Exercise description: Filter the entries down to the lines containing "none", and copy those lines.

Working data:
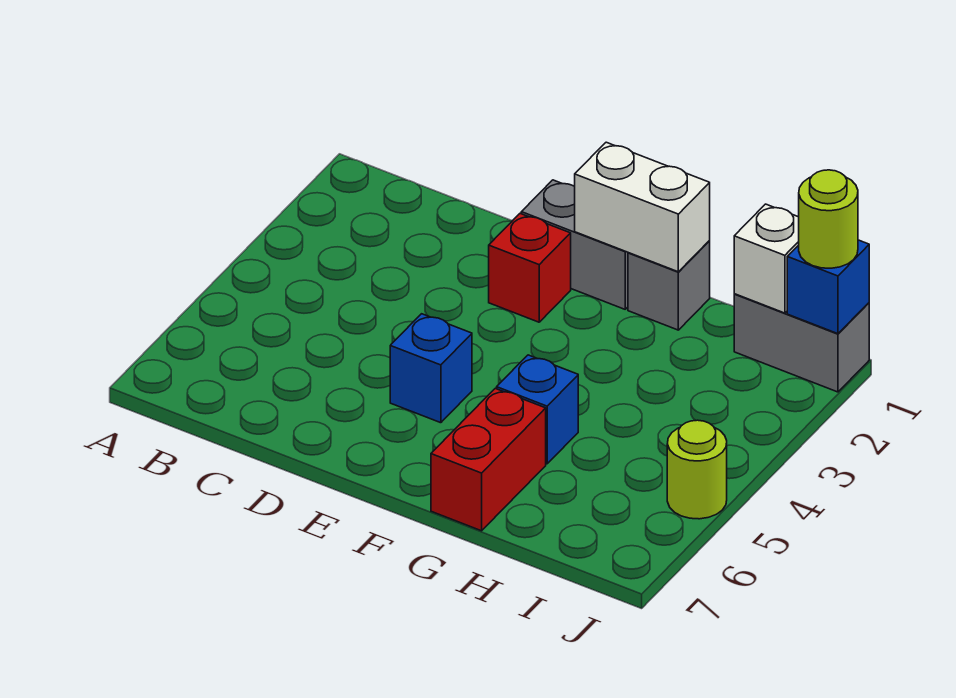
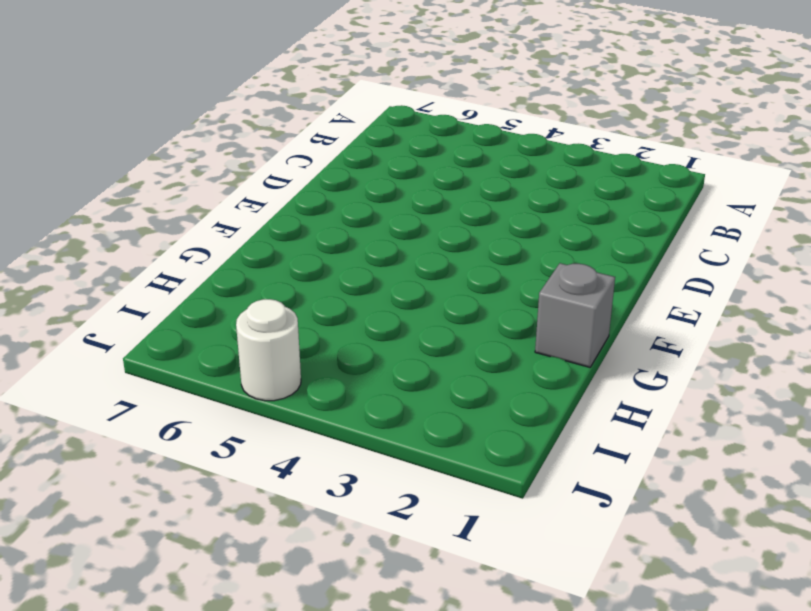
white round brick J5 level 1 -> lime round brick J5 level 1
none -> grey brick E1:F1 level 1
none -> red brick E2 level 1
none -> blue brick E5 level 1

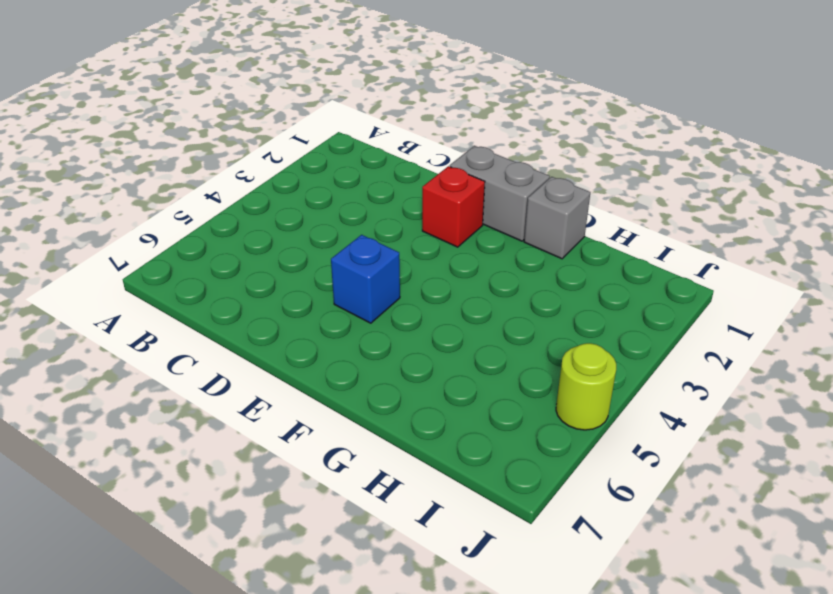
none -> blue brick G5 level 1
none -> red brick G6:G7 level 1
none -> grey brick I1:J1 level 1

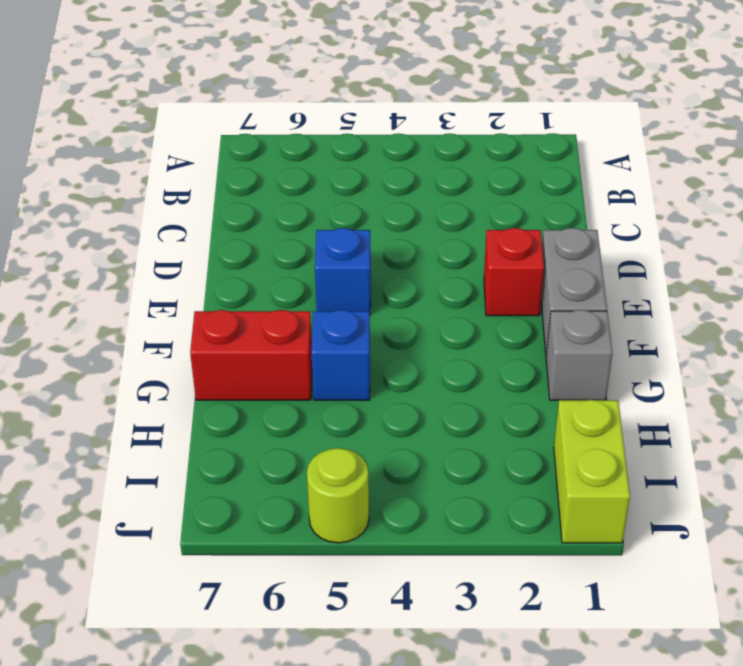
lime brick I1:J1 level 1 -> grey brick I1:J1 level 1
none -> white brick F1:G1 level 2
none -> white brick I1 level 2
none -> blue brick J1 level 2

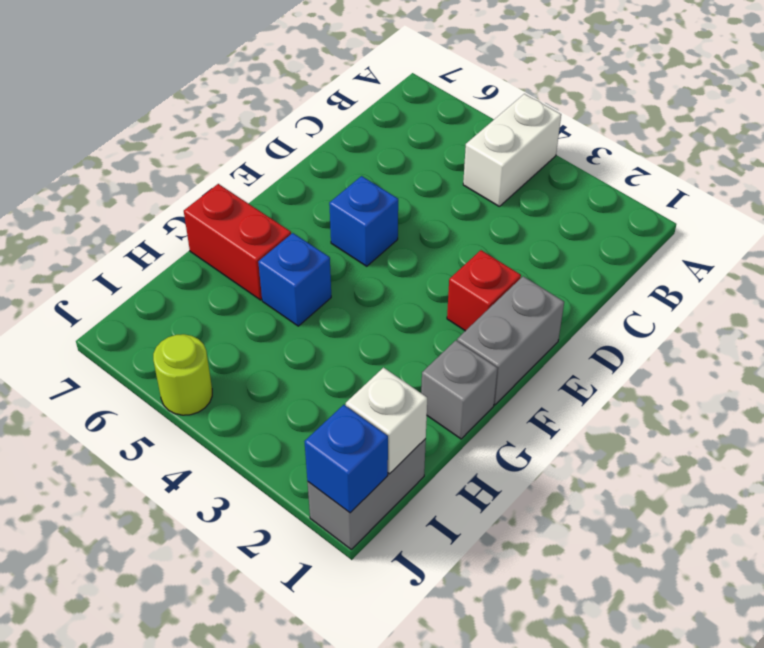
white brick A4:B4 level 1 -> white brick F1:G1 level 2
none -> lime round brick J1 level 3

Response area:
none -> grey brick E1:F1 level 1
none -> red brick E2 level 1
none -> blue brick E5 level 1
none -> blue brick G5 level 1
none -> red brick G6:G7 level 1
none -> grey brick I1:J1 level 1
none -> white brick F1:G1 level 2
none -> white brick I1 level 2
none -> blue brick J1 level 2
none -> lime round brick J1 level 3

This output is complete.